[Shape outline coordinates]
== Segment start ==

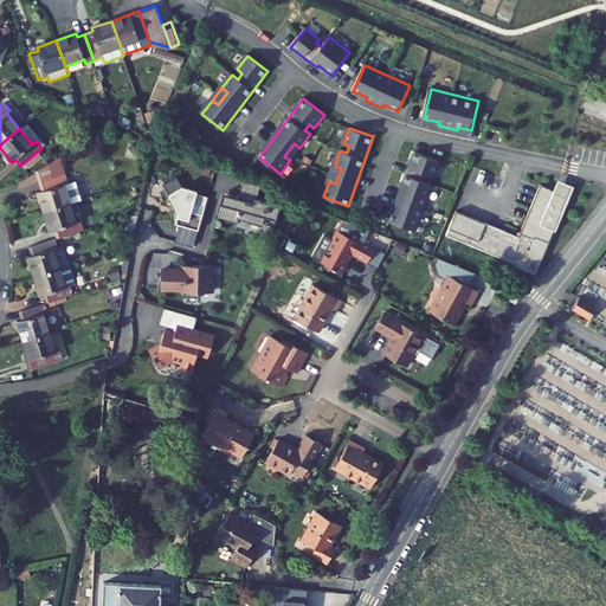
[(290,160),(300,148),(294,143),(284,156),(290,160)]
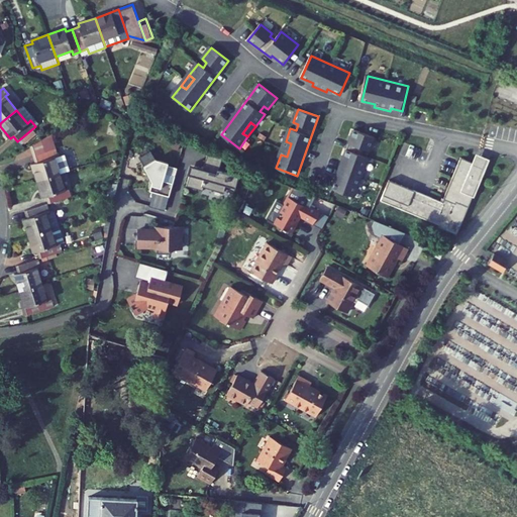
[(377,137),(355,129),(333,189),(355,197),(360,184),(354,181),(358,169),(365,171),(370,158),(364,156),(366,149),(372,151),(377,137)]
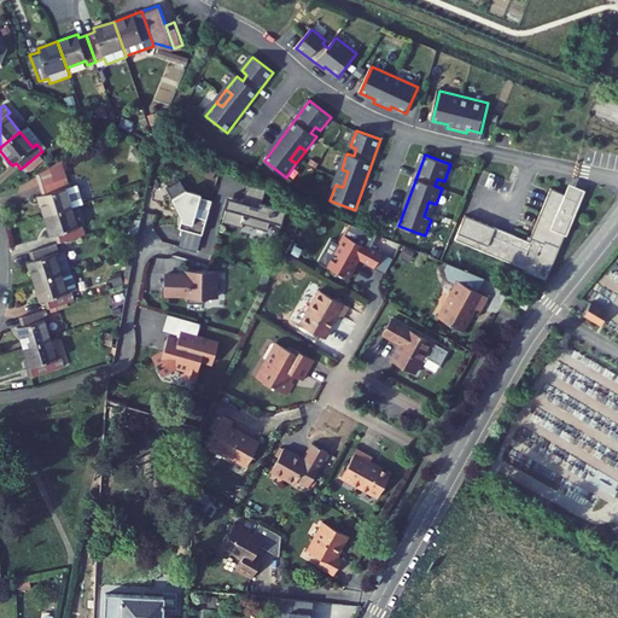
[(66,174),(62,159),(35,168),(40,184),(66,174)]
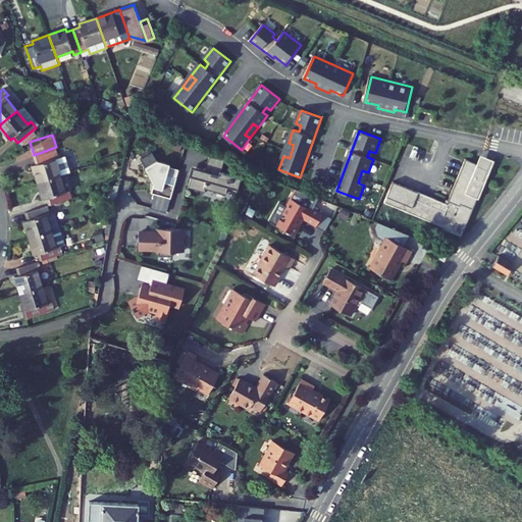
[(289,143),(283,156),(290,158),(294,145),(289,143)]
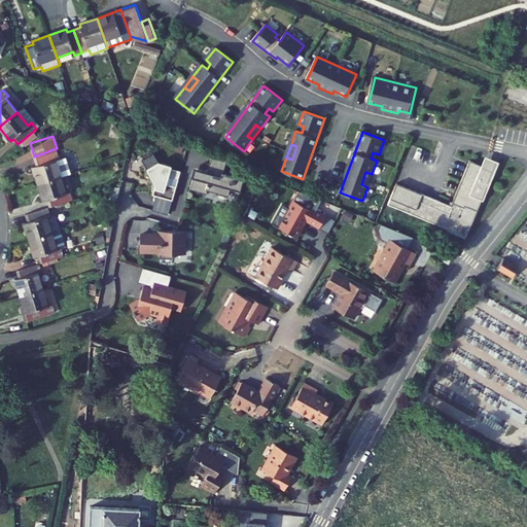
[(58,151),(35,159),(37,166),(33,167),(38,183),(62,176),(72,173),(67,157),(60,160),(58,151)]
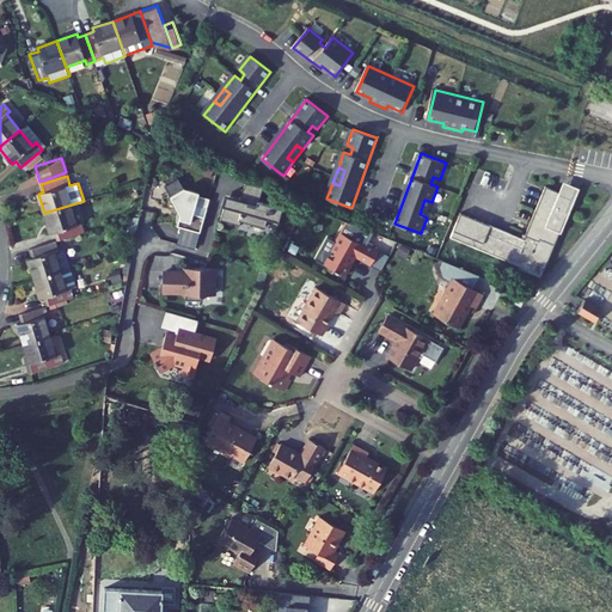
[(264,187),(248,179),(242,200),(232,197),(230,207),(226,206),(222,220),(242,225),(243,220),(267,227),(268,222),(279,226),(283,208),(261,201),(264,187)]
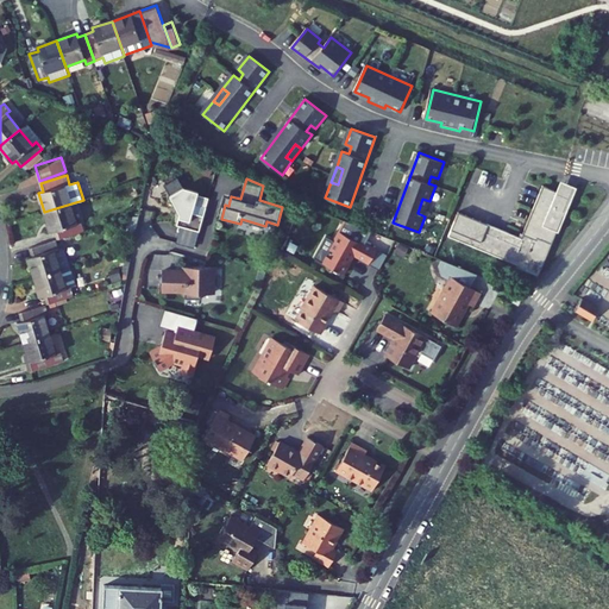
[(545,186),(523,238),(460,213),(451,237),(520,265),(519,268),(540,277),(573,198),(545,186)]
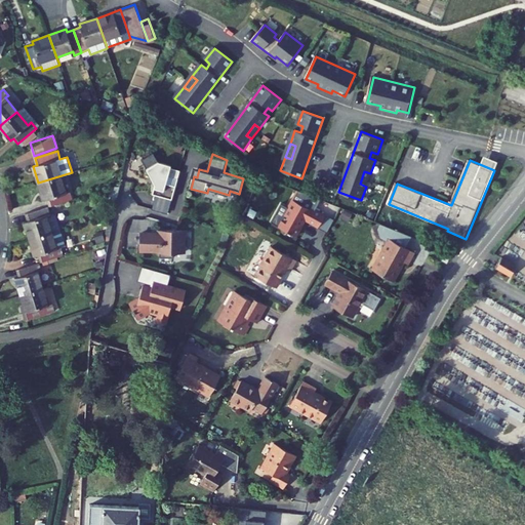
[(153,194),(172,199),(180,170),(170,167),(171,165),(158,161),(147,168),(153,180),(156,185),(153,194)]
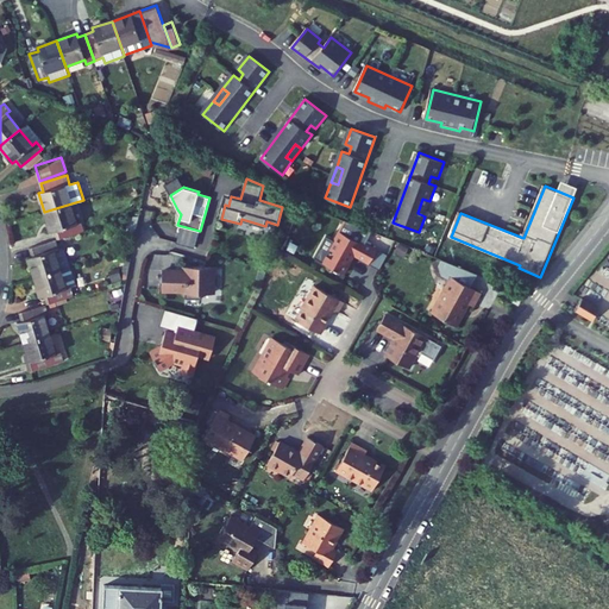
[(425,217),(429,201),(422,199),(418,213),(425,217)]
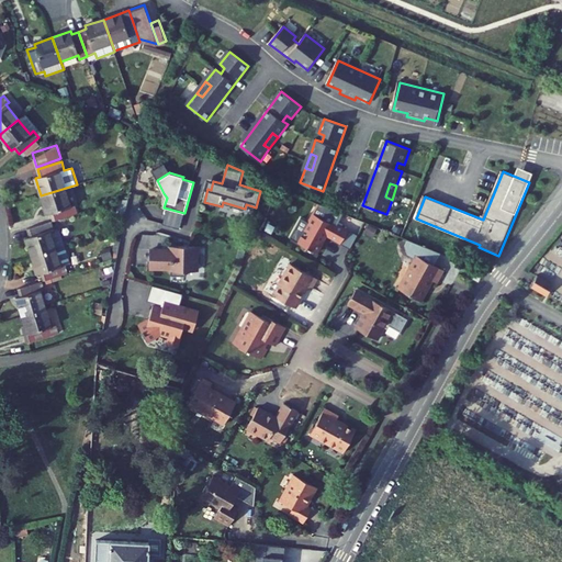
[(71,206),(66,188),(41,195),(46,214),(51,213),(53,221),(78,213),(75,205),(71,206)]
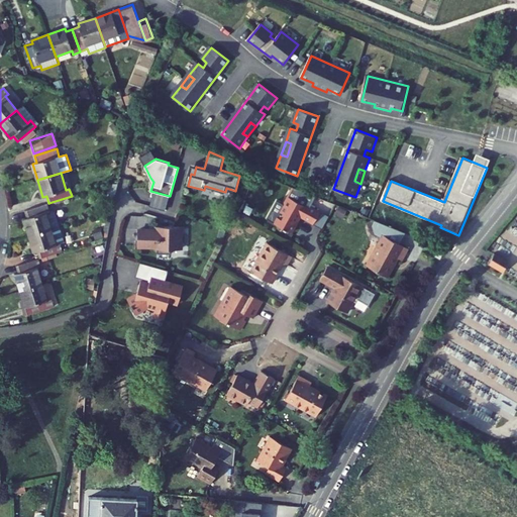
[(304,206),(288,197),(273,223),(291,233),(297,222),(295,221),(297,218),(299,219),(300,217),(313,224),(319,211),(305,204),(304,206)]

== Segment end ==

Problem details: Pictures must not appear in the copy, and every record must be restated word for word.

Exercise result:
[(290,160),(300,148),(294,143),(284,156),(290,160)]
[(377,137),(355,129),(333,189),(355,197),(360,184),(354,181),(358,169),(365,171),(370,158),(364,156),(366,149),(372,151),(377,137)]
[(66,174),(62,159),(35,168),(40,184),(66,174)]
[(289,143),(283,156),(290,158),(294,145),(289,143)]
[(58,151),(35,159),(37,166),(33,167),(38,183),(62,176),(72,173),(67,157),(60,160),(58,151)]
[(264,187),(248,179),(242,200),(232,197),(230,207),(226,206),(222,220),(242,225),(243,220),(267,227),(268,222),(279,226),(283,208),(261,201),(264,187)]
[(545,186),(523,238),(460,213),(451,237),(520,265),(519,268),(540,277),(573,198),(545,186)]
[(153,194),(172,199),(180,170),(170,167),(171,165),(158,161),(147,168),(153,180),(156,185),(153,194)]
[(425,217),(429,201),(422,199),(418,213),(425,217)]
[(71,206),(66,188),(41,195),(46,214),(51,213),(53,221),(78,213),(75,205),(71,206)]
[(304,206),(288,197),(273,223),(291,233),(297,222),(295,221),(297,218),(299,219),(300,217),(313,224),(319,211),(305,204),(304,206)]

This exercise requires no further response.